__PROMPT__:
Although the records include pictures, print only the rest, exactly as written.

Records from a collection
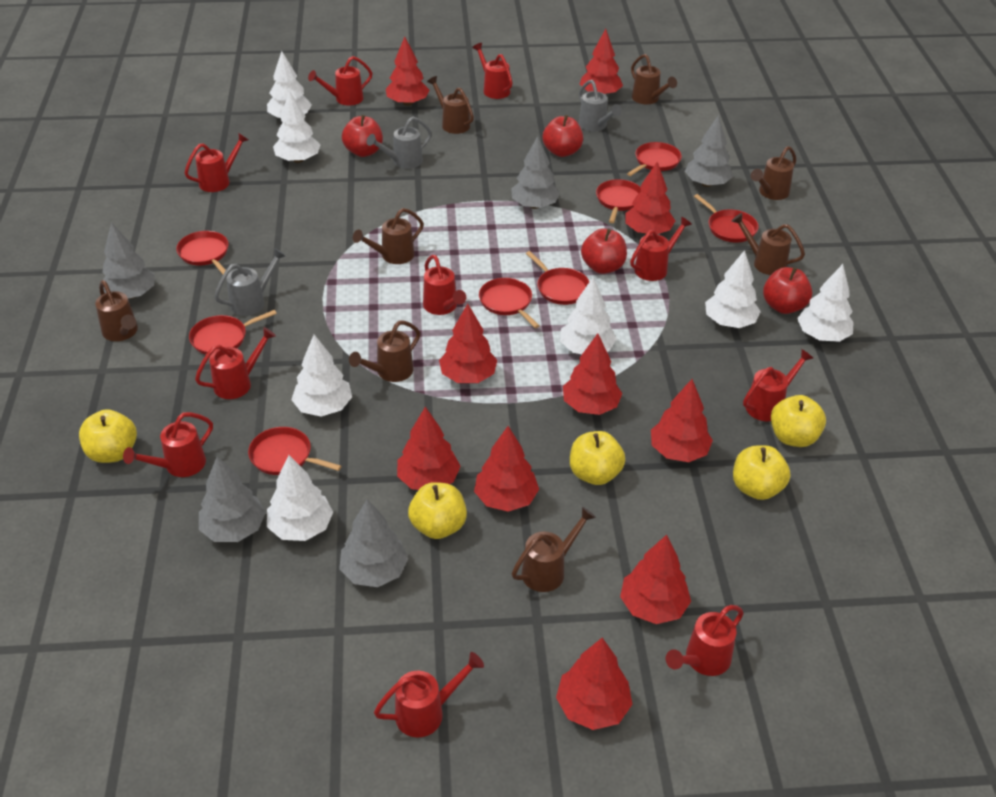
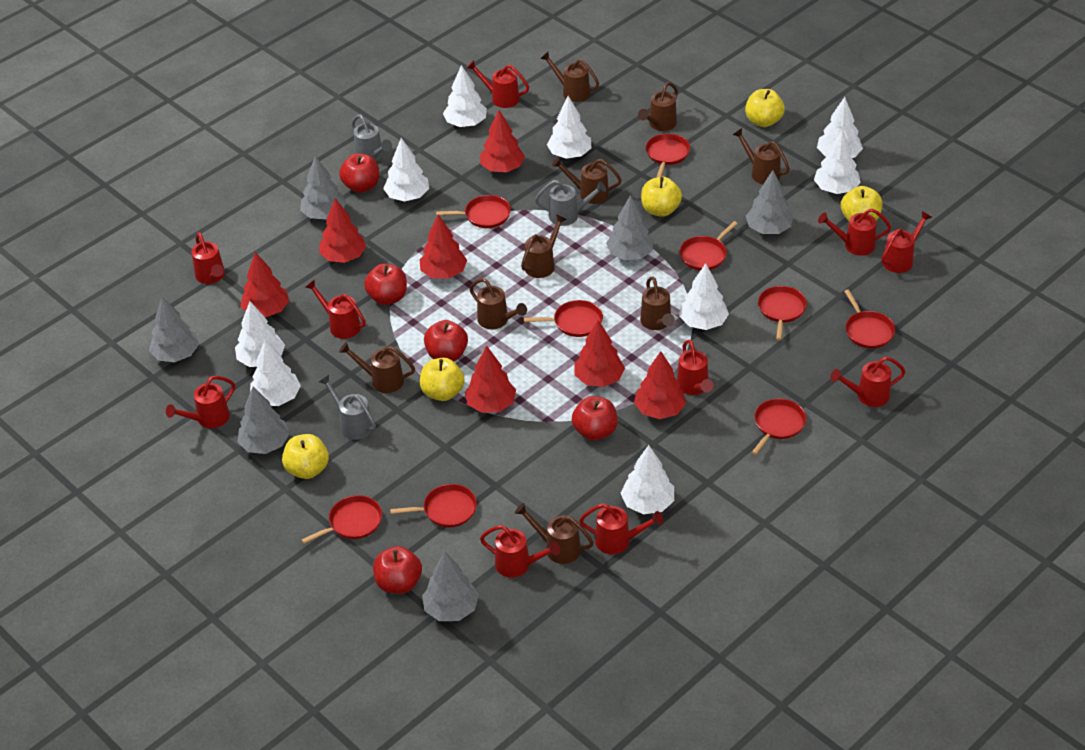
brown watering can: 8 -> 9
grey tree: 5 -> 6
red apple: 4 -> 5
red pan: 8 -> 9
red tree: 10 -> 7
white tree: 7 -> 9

__THE COMPLETED TASK__:
brown watering can: 8 -> 9
grey tree: 5 -> 6
red apple: 4 -> 5
red pan: 8 -> 9
red tree: 10 -> 7
white tree: 7 -> 9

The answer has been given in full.